**What you will do**. Only one span belongs in the answer: the line holding "yellow circle: (877, 638)" through the last line of the entries below, retyped exactly.

**Available data**.
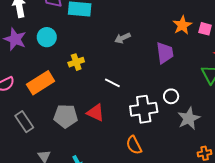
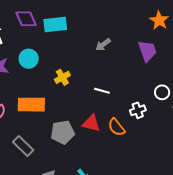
orange rectangle: (41, 83) -> (31, 105), turned 44
white cross: (144, 109) -> (138, 110), size x0.6
orange semicircle: (134, 145) -> (116, 127), moved

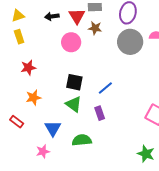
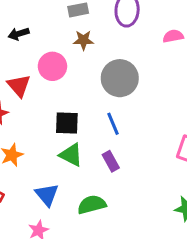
red triangle: (77, 16) -> (19, 86), moved
gray circle: (130, 42) -> (120, 78), moved
blue line: (105, 88) -> (113, 124), turned -63

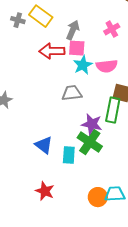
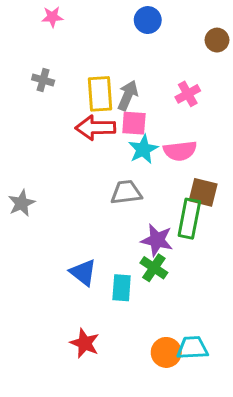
yellow rectangle: (41, 16) -> (100, 94), moved, turned 50
green cross: (90, 142) -> (154, 268), size x0.7

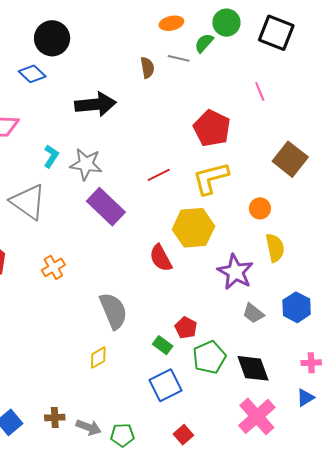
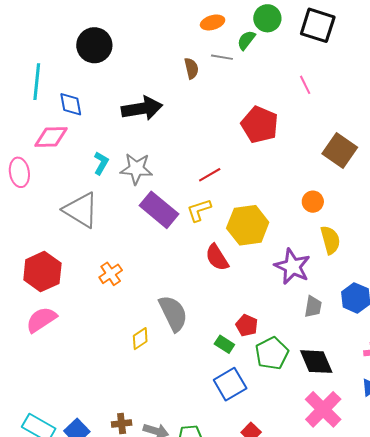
blue diamond: (32, 74) -> (71, 104), moved, turned 40
yellow L-shape: (211, 178) -> (199, 210), moved, size x0.7
gray trapezoid: (253, 313) -> (313, 307), turned -115
yellow diamond: (98, 358) -> (140, 339), moved

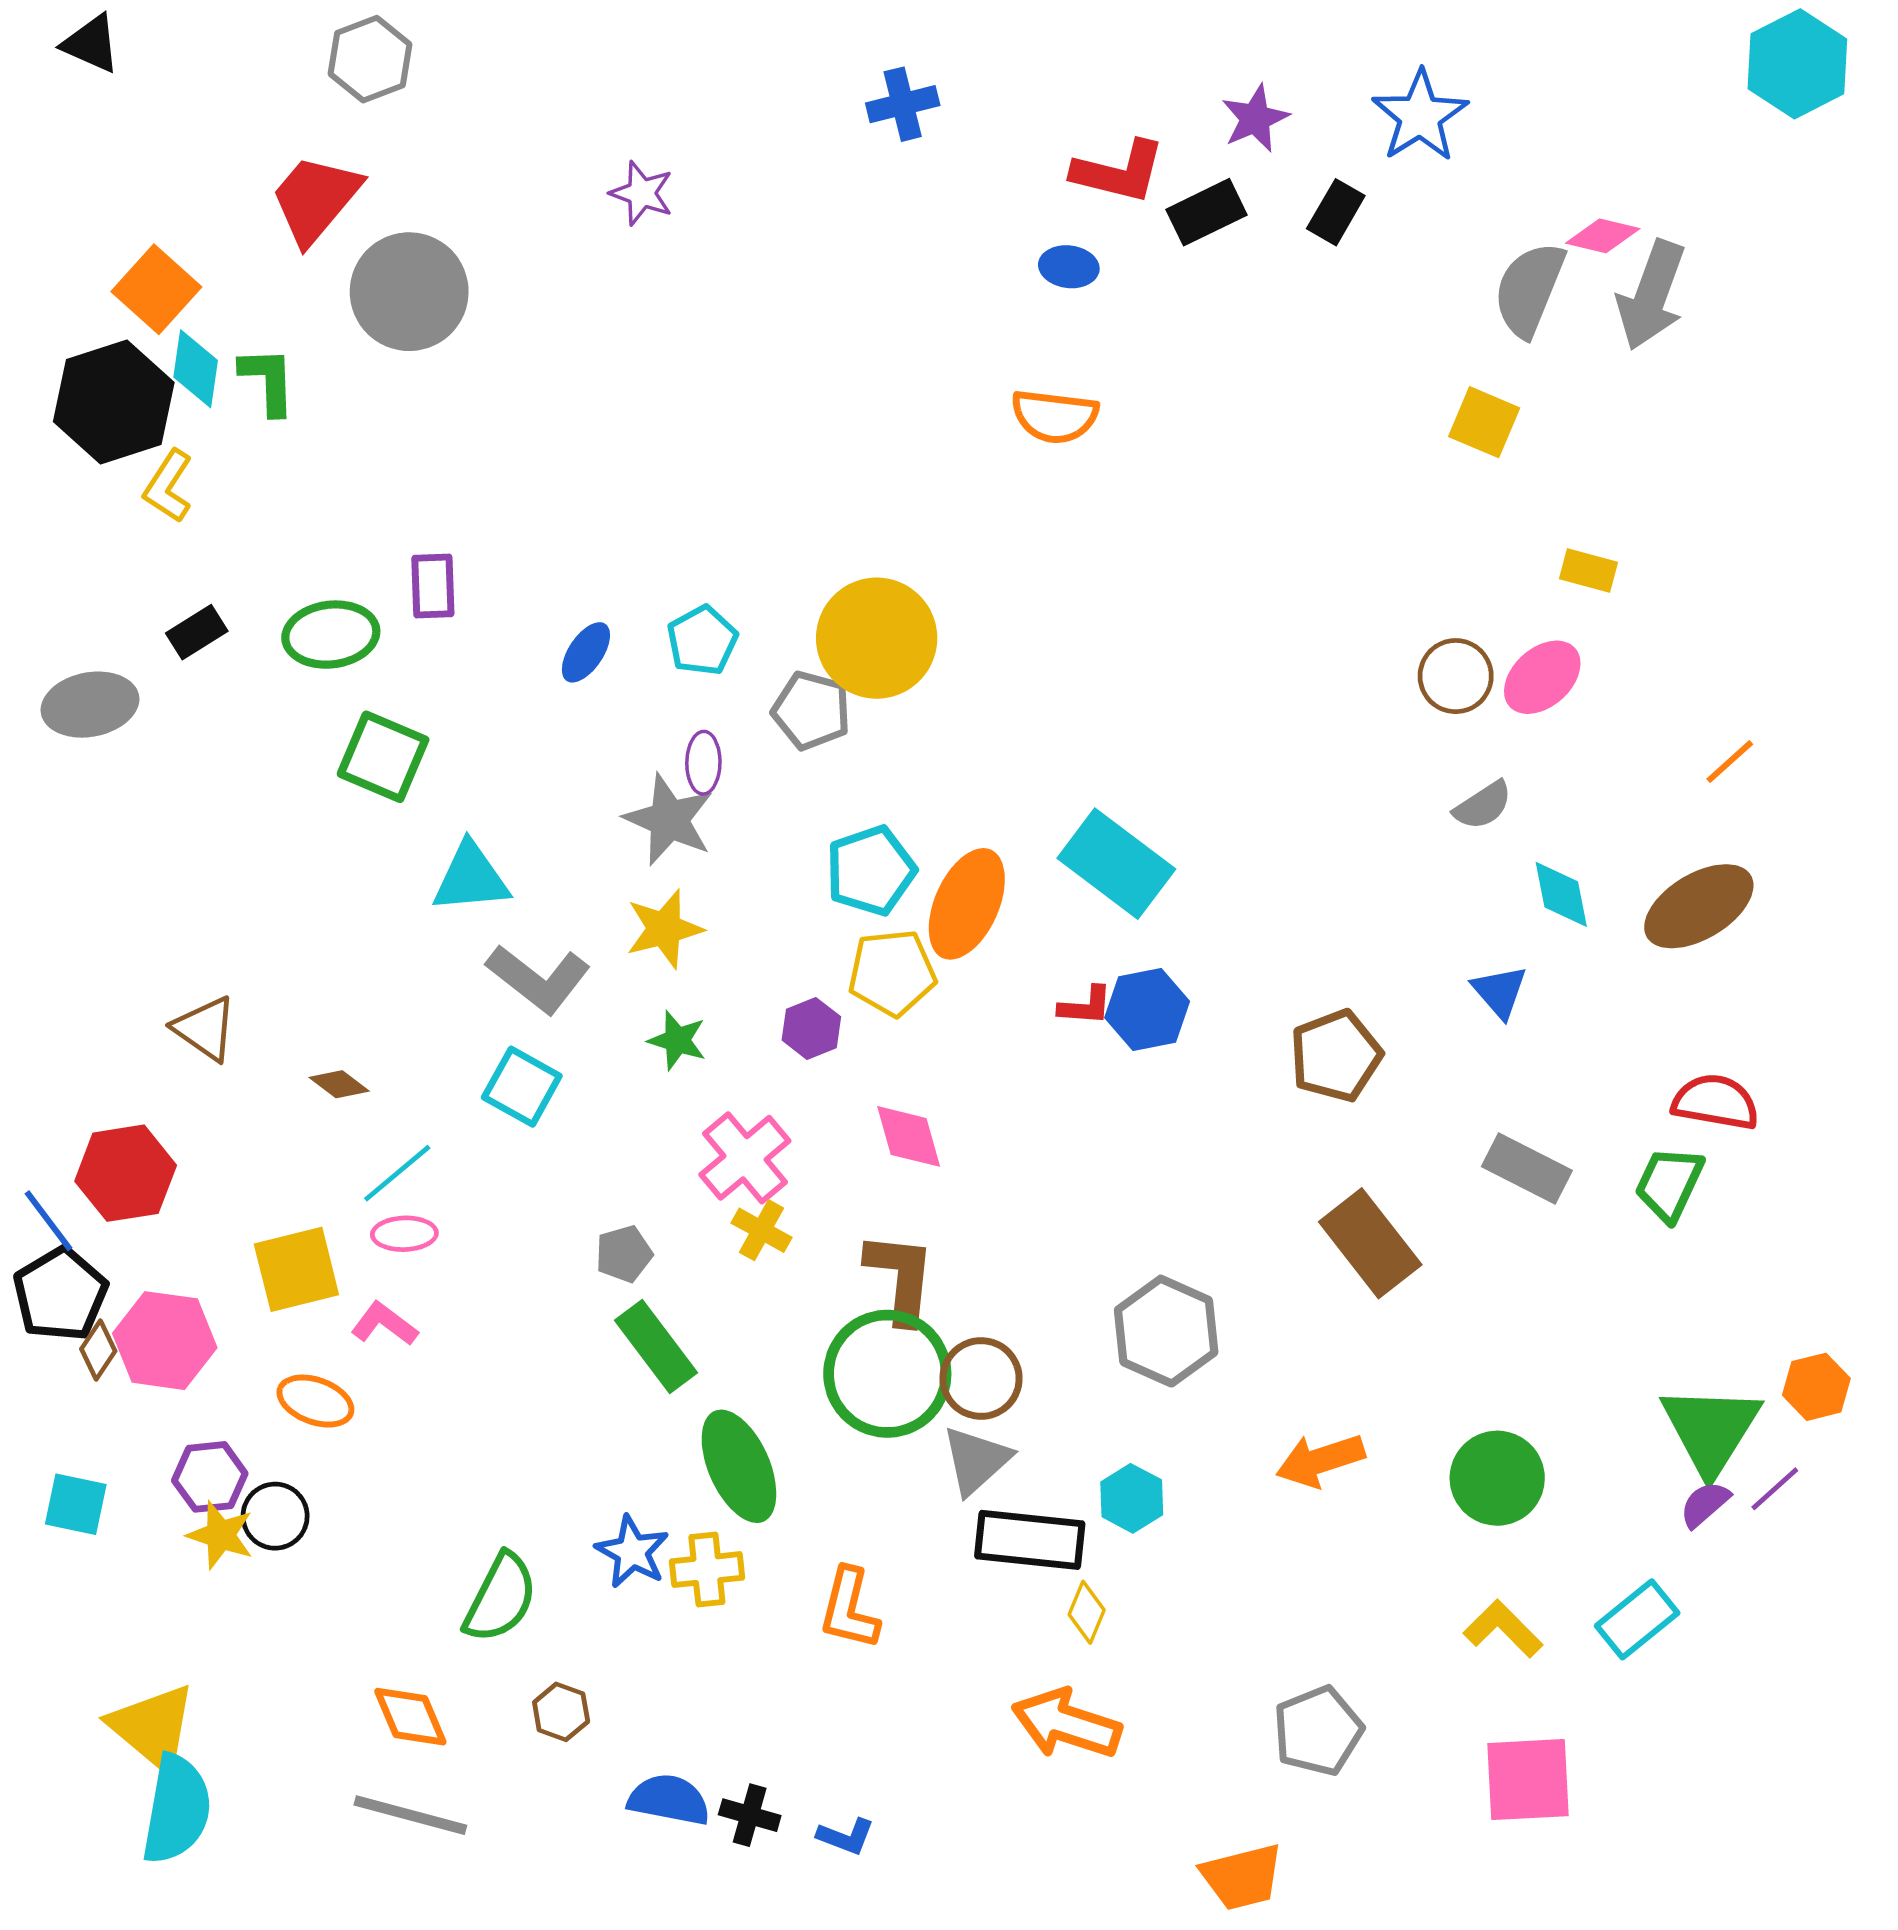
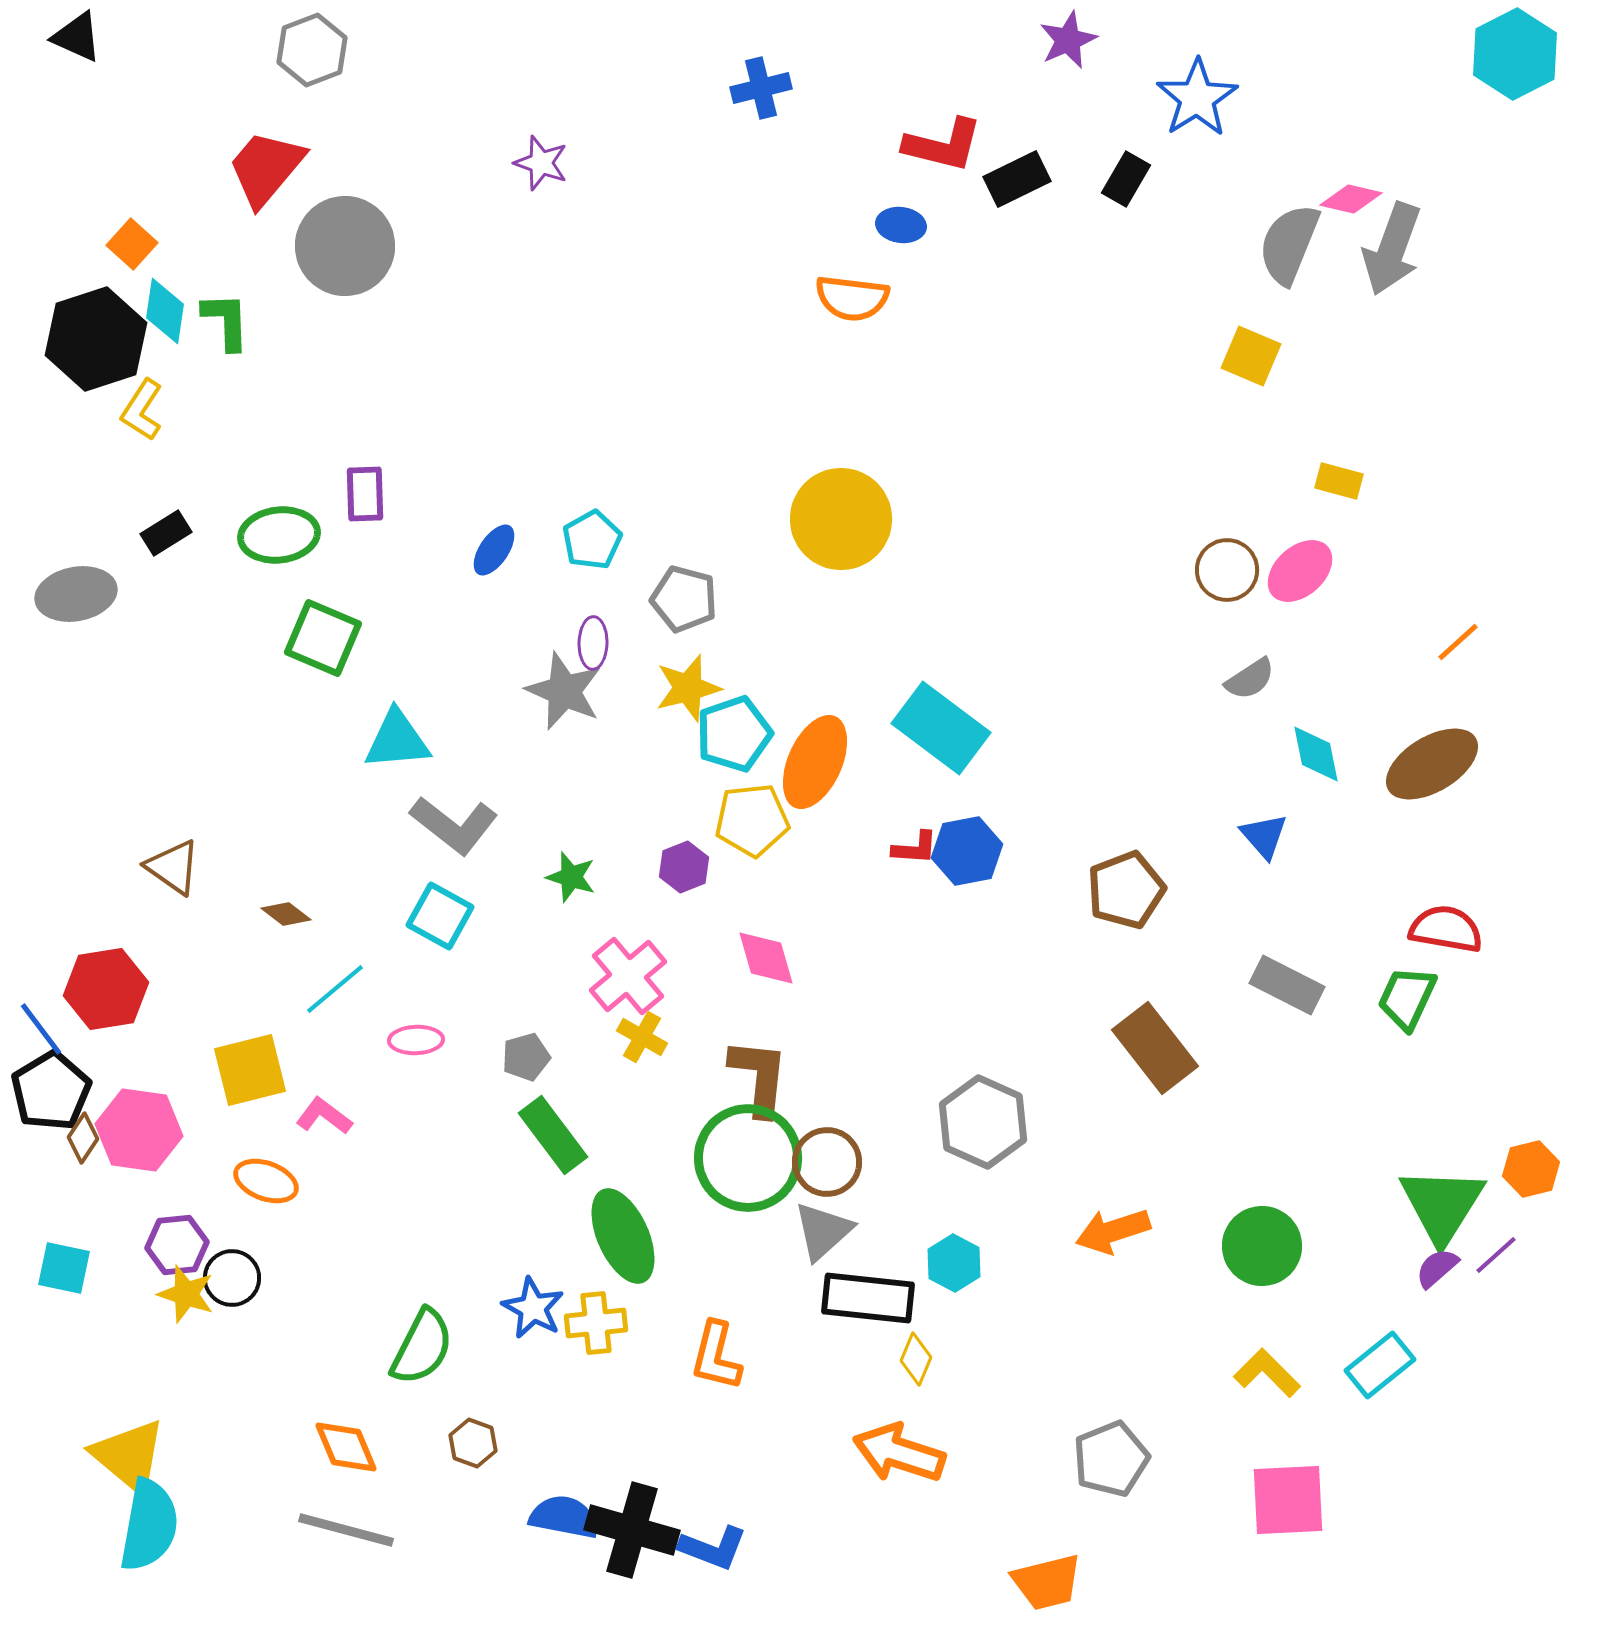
purple star: (1255, 118) -> (1068, 40), moved
orange square: (156, 289) -> (132, 244), size x0.7
orange semicircle: (1055, 416) -> (852, 298), moved
yellow circle: (877, 638) -> (841, 519), moved
yellow star: (664, 929) -> (688, 688), moved
pink ellipse: (404, 1234) -> (416, 1040), moved
black cross: (750, 1815) -> (632, 1530), size x1.8
blue L-shape: (846, 1836) -> (713, 1548), size x1.4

**Answer box**.
yellow circle: (877, 638) -> (841, 519), moved
yellow star: (664, 929) -> (688, 688), moved
pink ellipse: (404, 1234) -> (416, 1040), moved
black cross: (750, 1815) -> (632, 1530), size x1.8
blue L-shape: (846, 1836) -> (713, 1548), size x1.4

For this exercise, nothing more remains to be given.